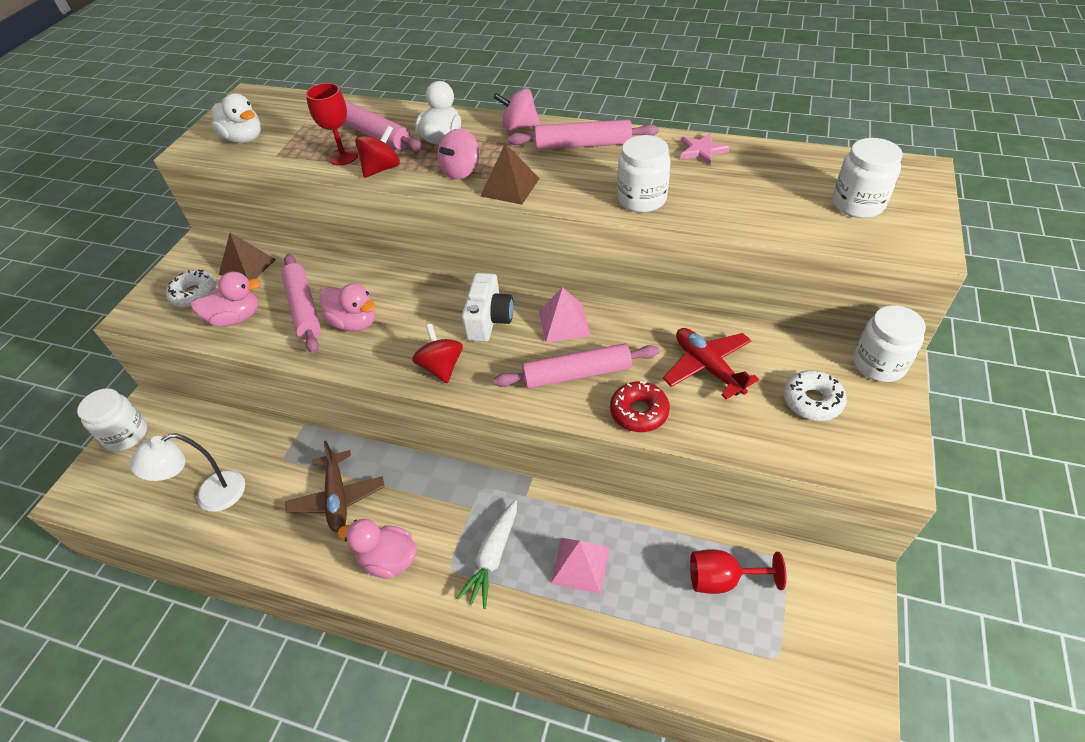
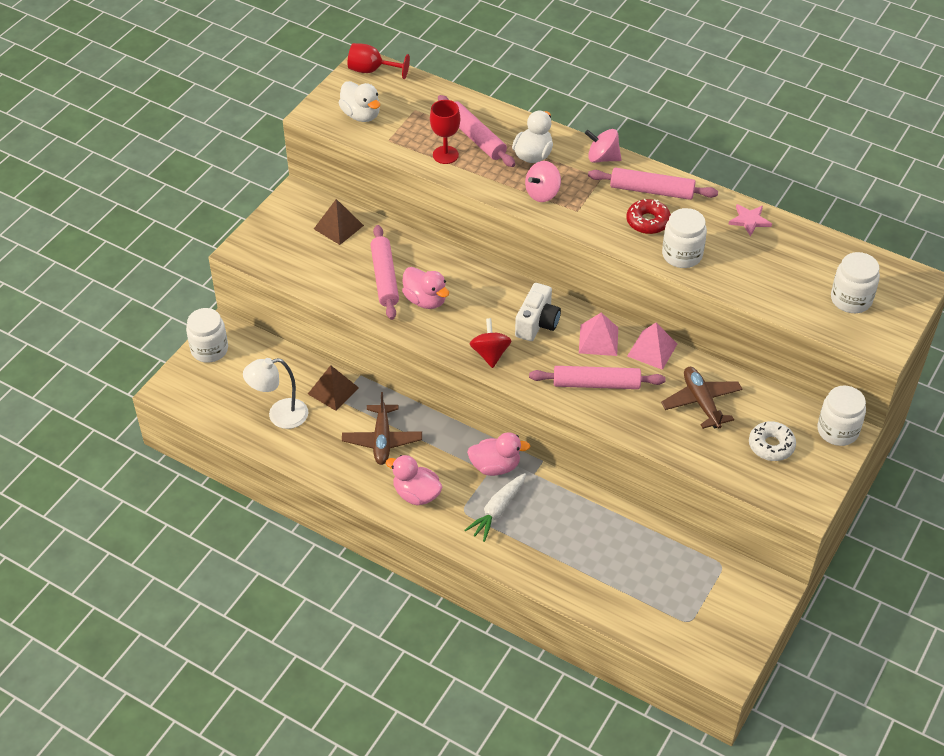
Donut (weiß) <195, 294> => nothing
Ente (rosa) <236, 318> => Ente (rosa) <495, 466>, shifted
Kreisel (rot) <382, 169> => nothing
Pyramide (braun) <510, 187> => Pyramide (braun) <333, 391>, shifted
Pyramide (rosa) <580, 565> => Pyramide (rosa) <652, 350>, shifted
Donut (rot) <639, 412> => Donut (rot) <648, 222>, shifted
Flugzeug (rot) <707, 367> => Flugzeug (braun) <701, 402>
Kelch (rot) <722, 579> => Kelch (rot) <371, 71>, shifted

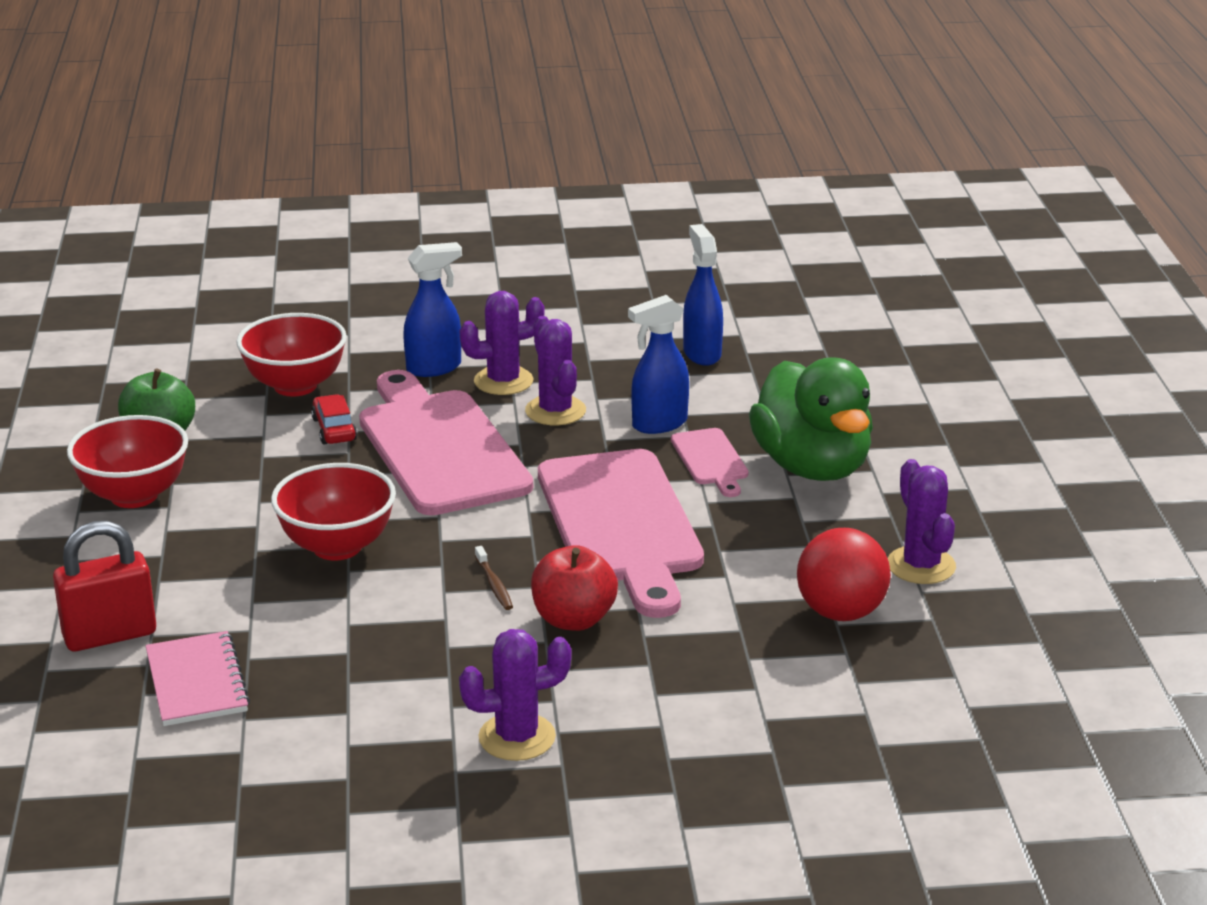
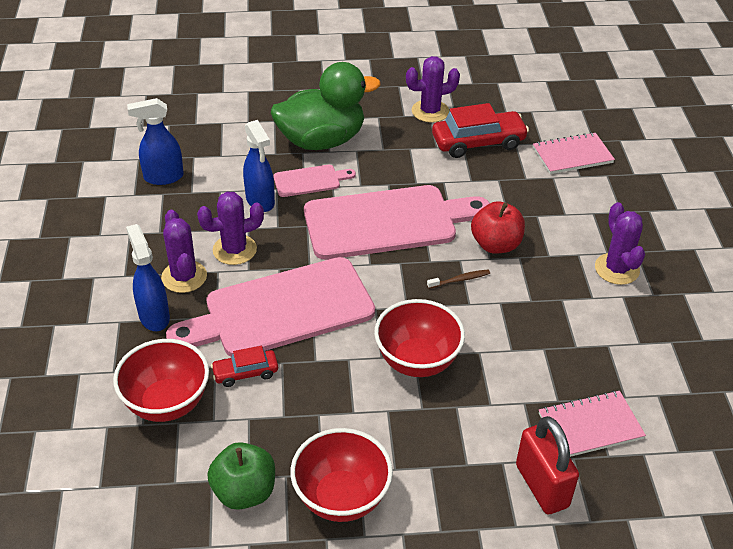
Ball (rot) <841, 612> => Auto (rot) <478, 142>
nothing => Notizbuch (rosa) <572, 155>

== == ==

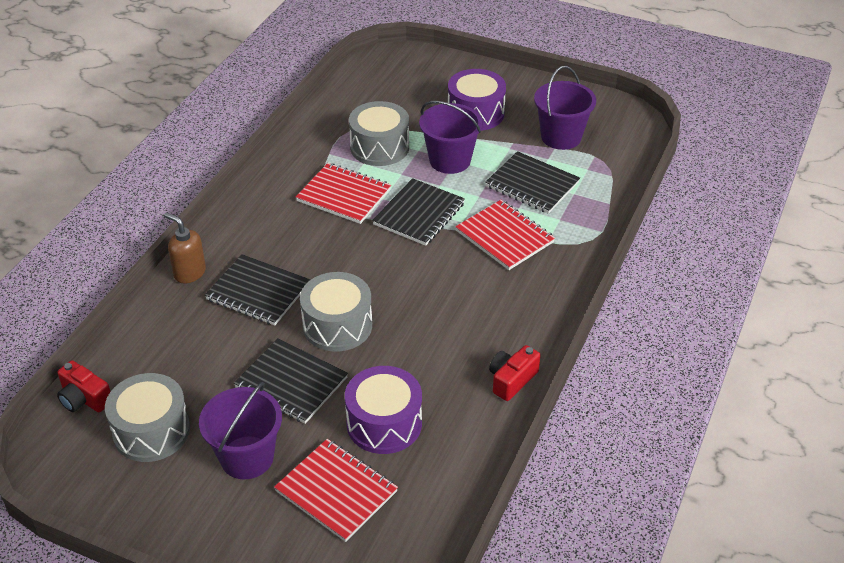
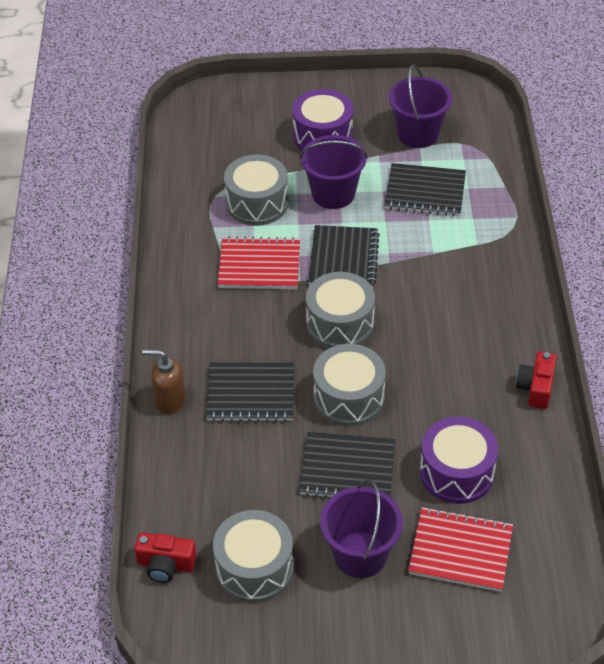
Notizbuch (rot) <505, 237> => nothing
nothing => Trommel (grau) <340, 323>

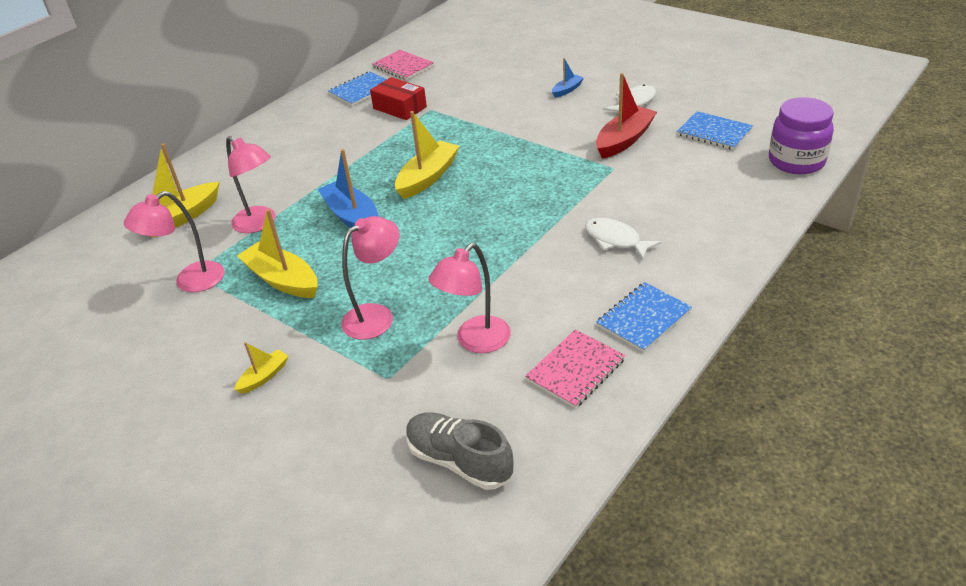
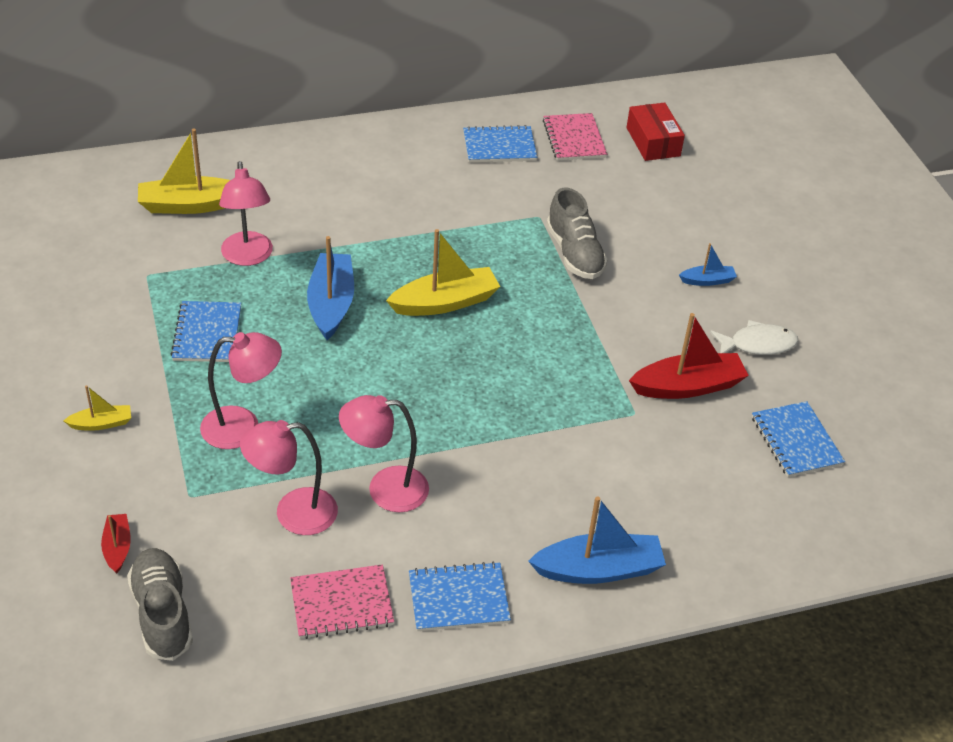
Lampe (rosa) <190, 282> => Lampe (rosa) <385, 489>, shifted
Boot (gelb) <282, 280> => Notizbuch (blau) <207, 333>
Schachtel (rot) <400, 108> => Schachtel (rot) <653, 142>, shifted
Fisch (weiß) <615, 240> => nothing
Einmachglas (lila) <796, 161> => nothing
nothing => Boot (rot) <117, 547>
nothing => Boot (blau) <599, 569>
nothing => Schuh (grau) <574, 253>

== == ==

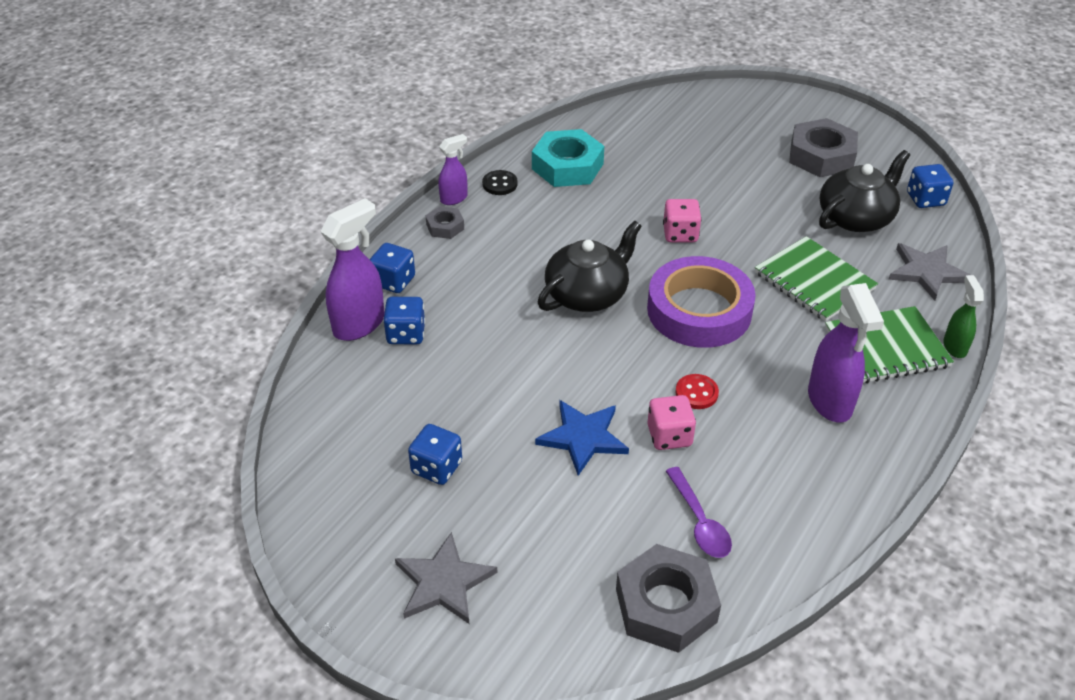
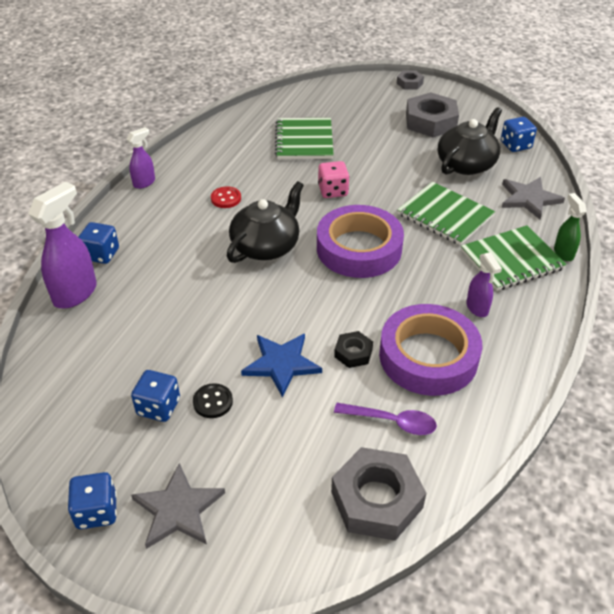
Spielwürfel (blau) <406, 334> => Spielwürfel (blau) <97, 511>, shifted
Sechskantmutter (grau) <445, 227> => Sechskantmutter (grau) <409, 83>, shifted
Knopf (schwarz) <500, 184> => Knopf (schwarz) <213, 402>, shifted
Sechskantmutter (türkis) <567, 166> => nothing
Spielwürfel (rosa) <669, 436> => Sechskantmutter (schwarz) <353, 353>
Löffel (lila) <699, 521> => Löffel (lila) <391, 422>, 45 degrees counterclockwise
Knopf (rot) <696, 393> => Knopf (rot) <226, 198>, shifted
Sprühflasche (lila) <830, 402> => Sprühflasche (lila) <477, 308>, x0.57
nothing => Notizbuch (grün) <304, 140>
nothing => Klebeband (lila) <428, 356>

== == ==

* What you need to do *
Report only a number, the count of lines in the listing that contain the word "braun".

* Answer *
2